Records drawn from a dataset
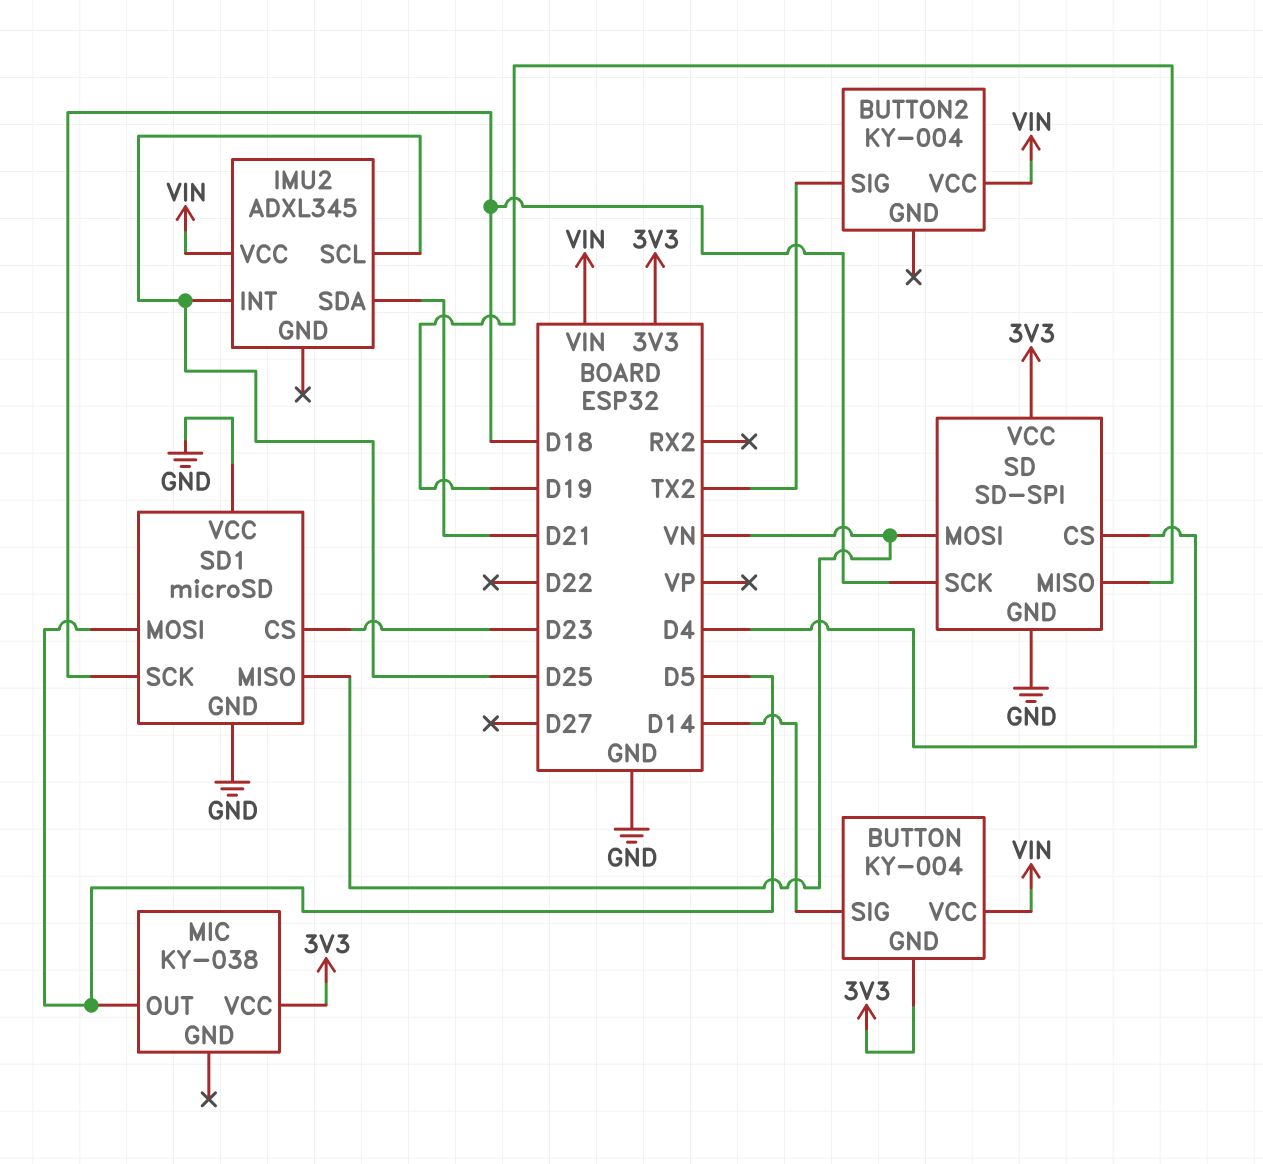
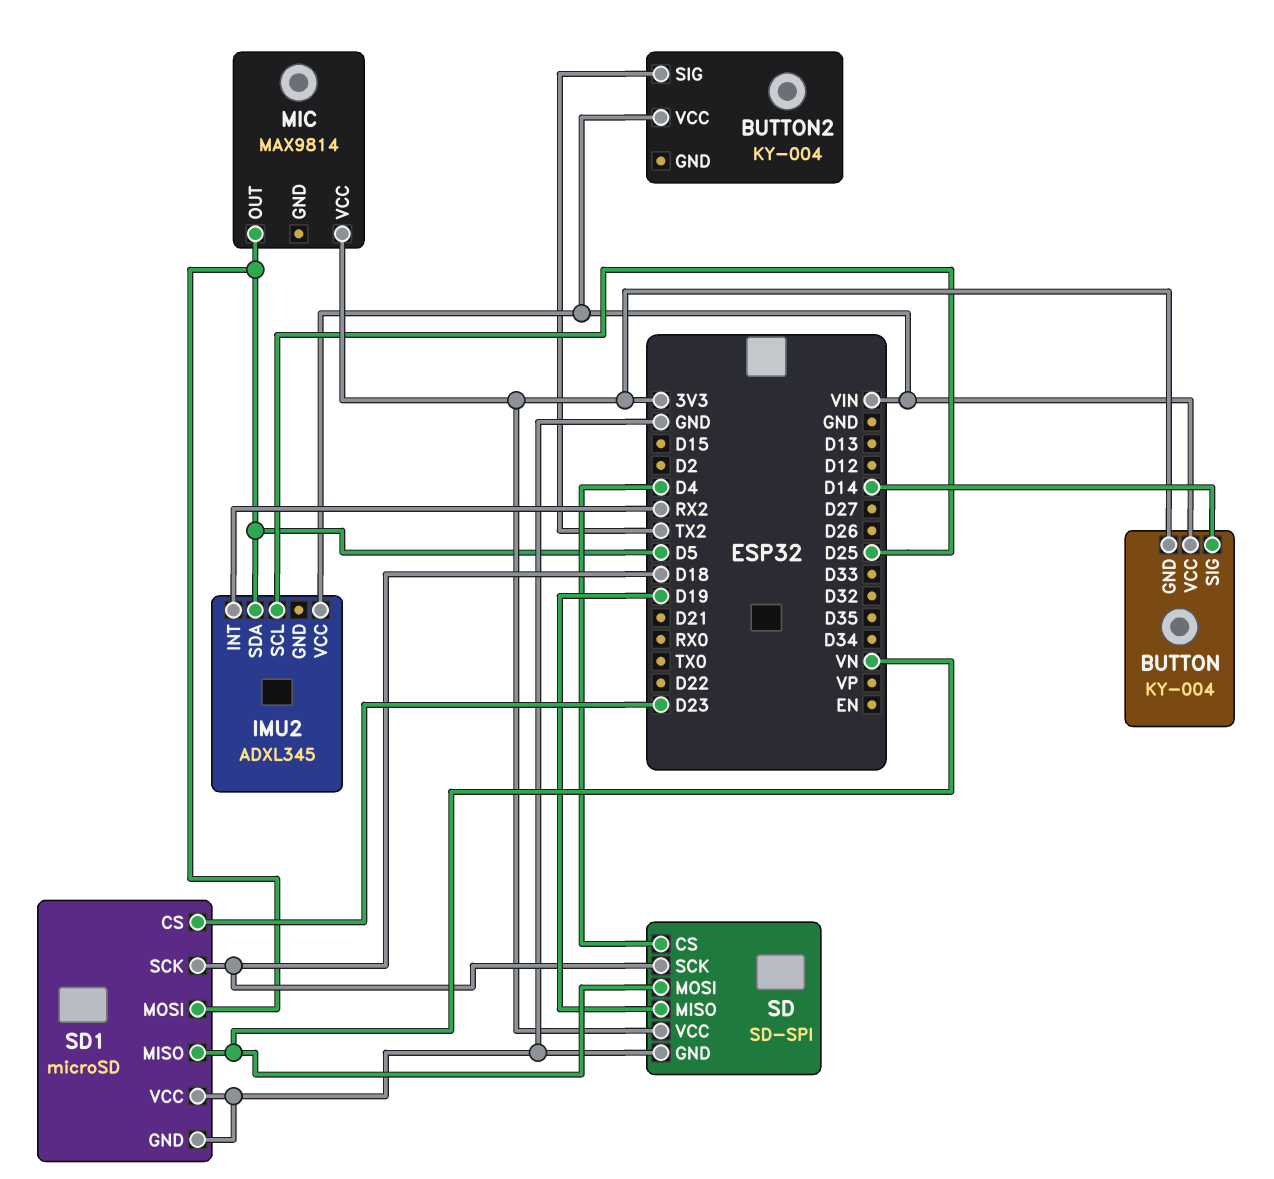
IMU2 pin INT: D25 -> RX2
IMU2 pin SDA: D21 -> D5
MIC: KY-038 -> MAX9814

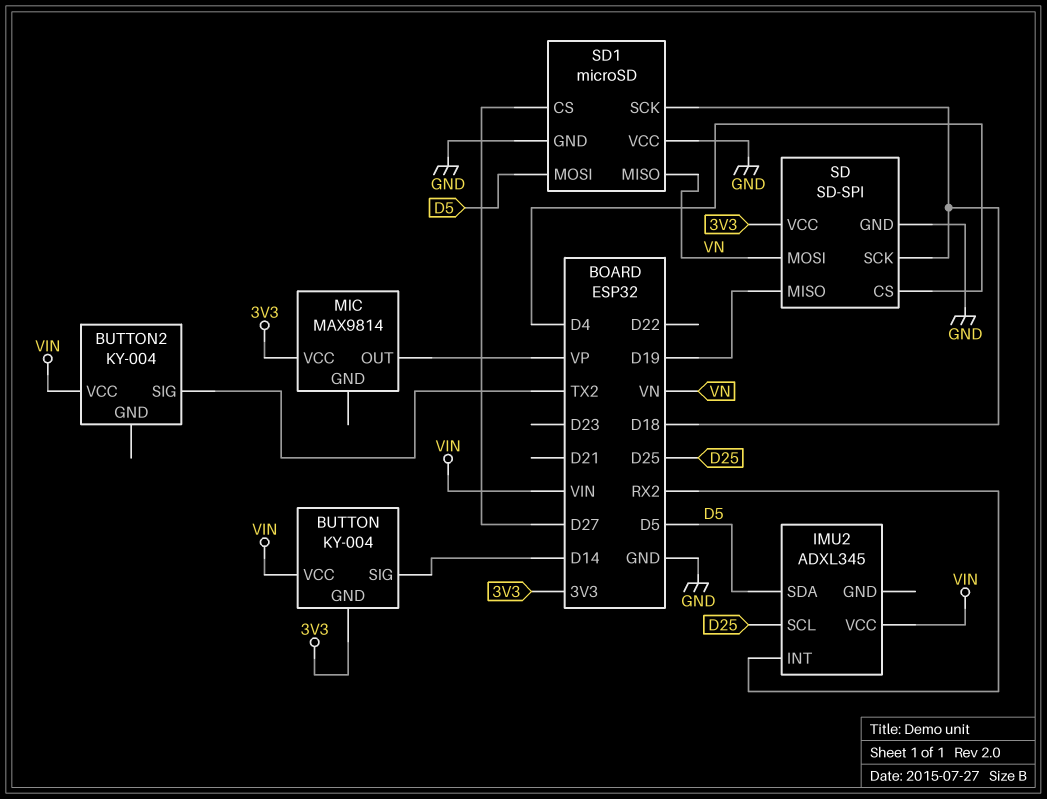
MIC pin OUT: D5 -> VP
SD1 pin CS: D23 -> D27

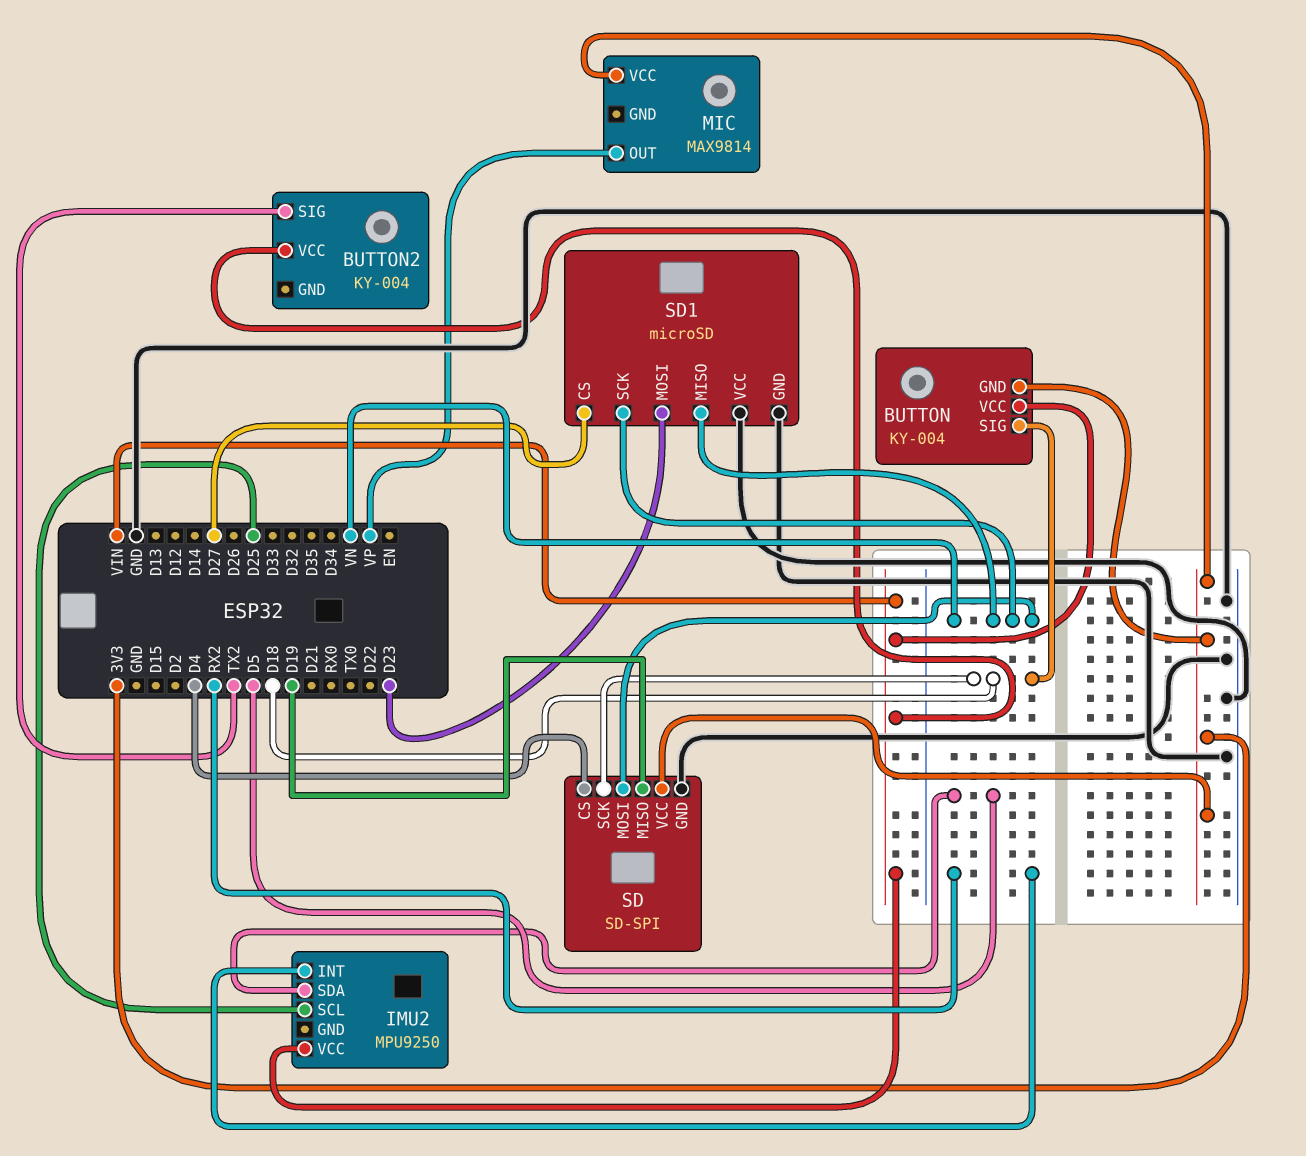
BUTTON pin SIG: D14 -> D18
IMU2: ADXL345 -> MPU9250
SD1 pin MOSI: D5 -> D23
SD1 pin SCK: D18 -> VN

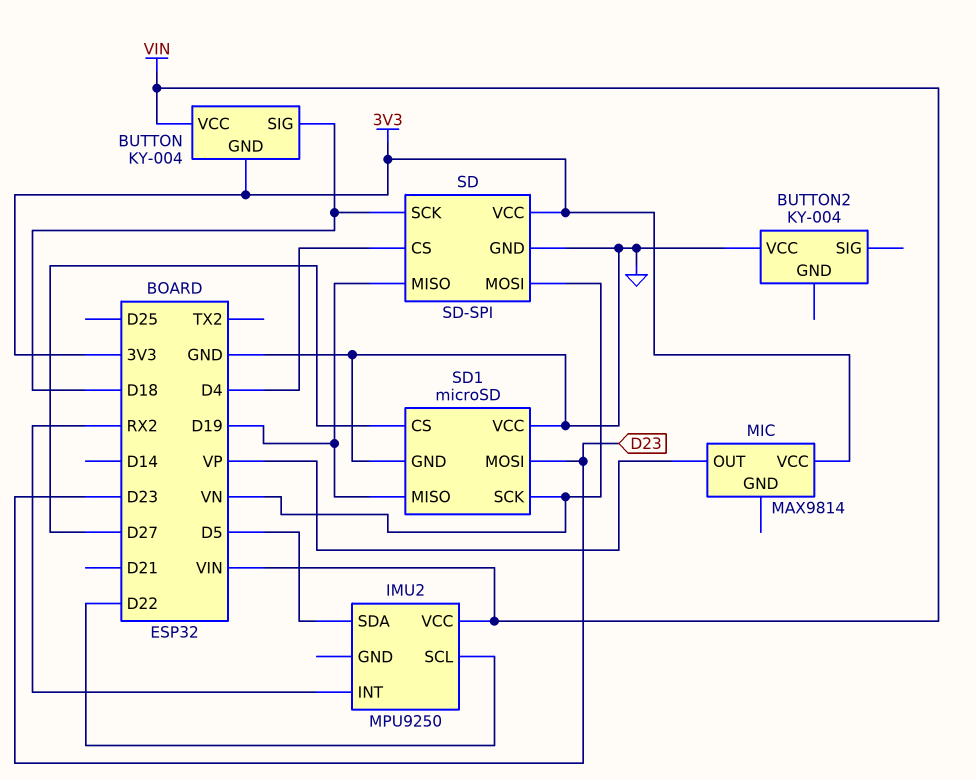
BUTTON2 pin SIG: TX2 -> none
BUTTON2 pin VCC: VIN -> GND
IMU2 pin SCL: D25 -> D22
SD1 pin MISO: VN -> D19

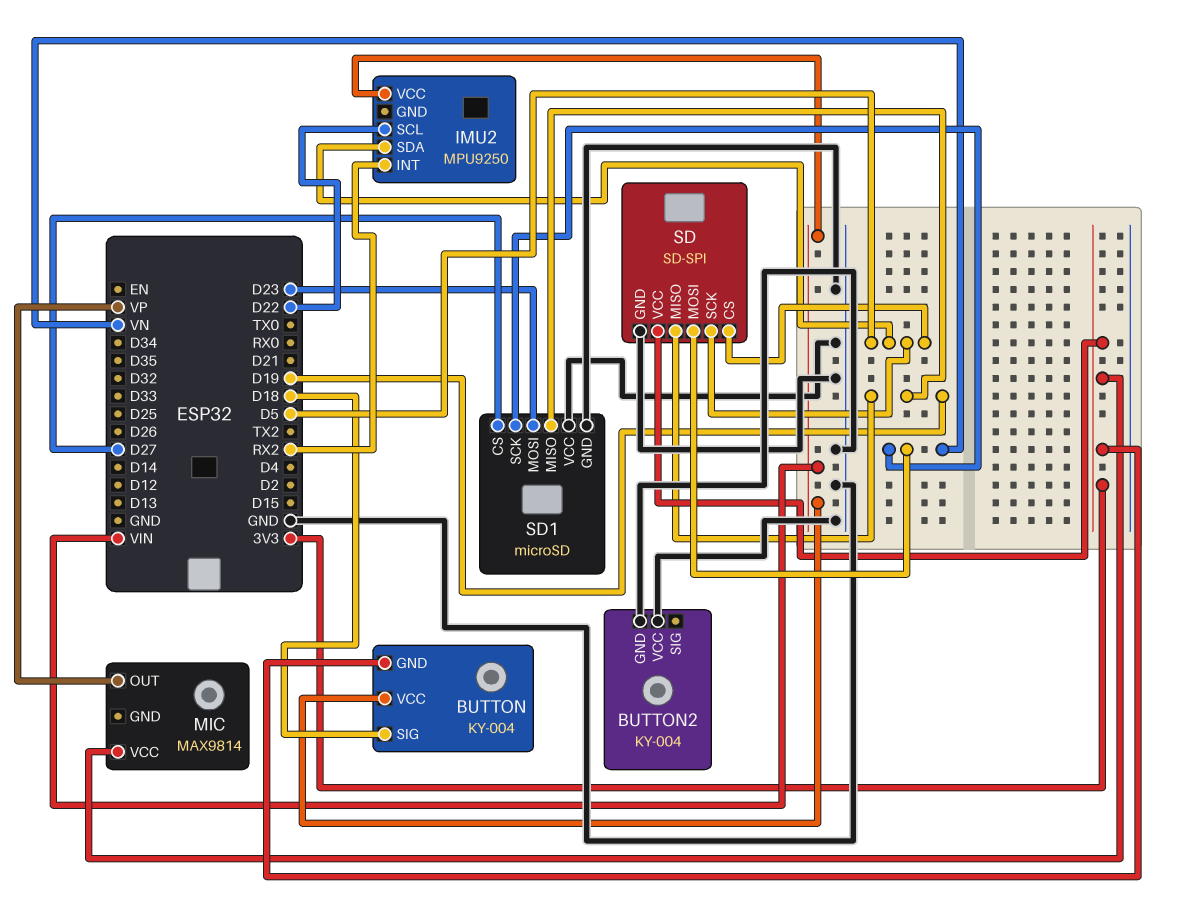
BUTTON2 pin GND: none -> GND
SD pin CS: D4 -> D5
SD pin SCK: D18 -> D5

_What to produce_
List every line above that contains the word "none".

_Exercise output_
BUTTON2 pin SIG: TX2 -> none
BUTTON2 pin GND: none -> GND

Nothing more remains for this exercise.